* DATA SECTION
------------------------------------------------
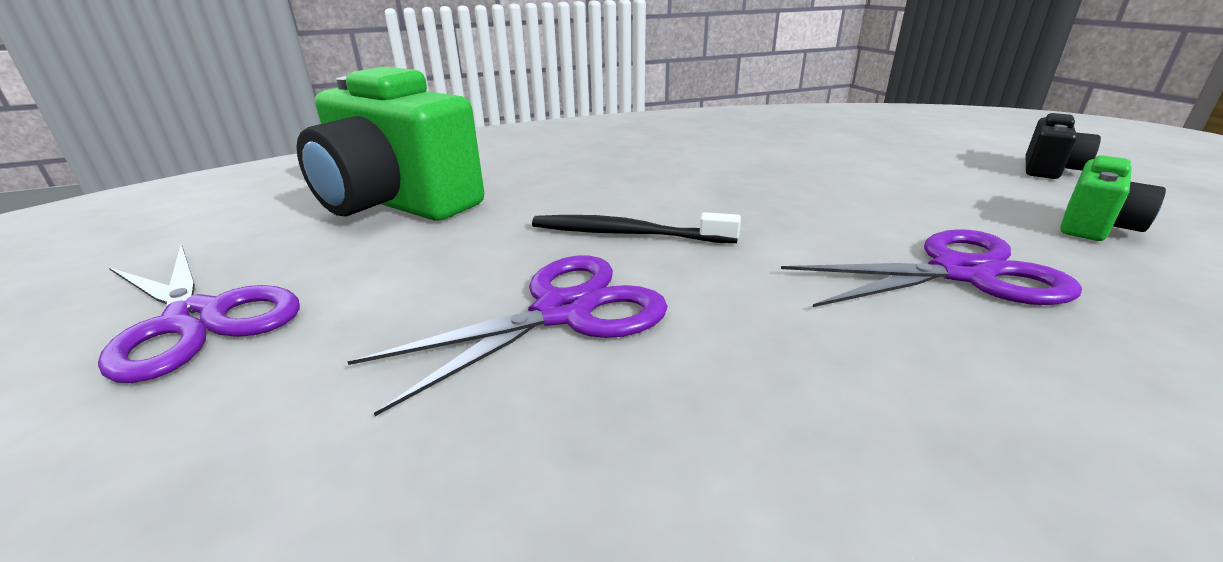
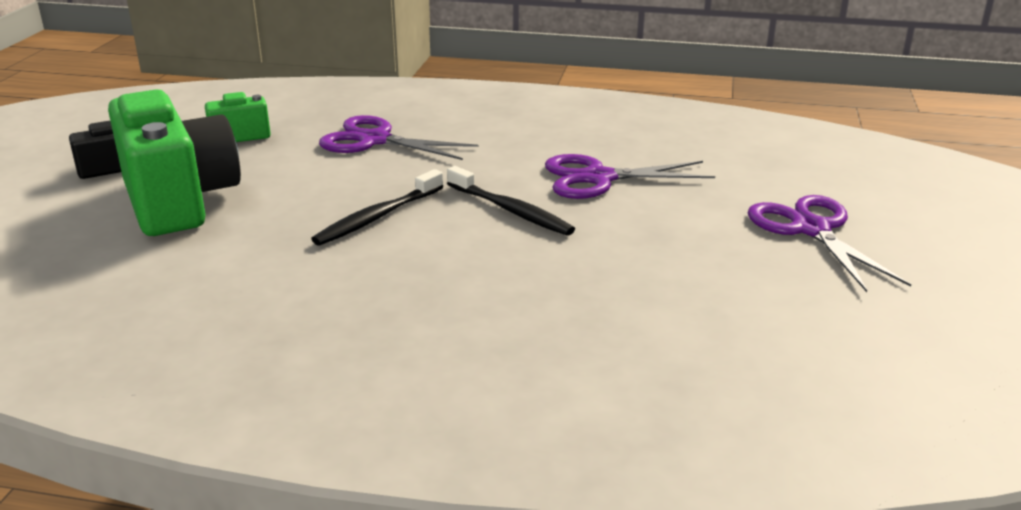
camera: 150 degrees left, 0 degrees up
(398, 204) = (678, 301): green camera -> green camera (179, 201)
(740, 195) = (377, 217): none -> black toothbrush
------------------------------------------------
* ACTIVITY
Tally the lines of the material above that include the string "camera", then give the number with no other text.

* ANSWER BELOW
2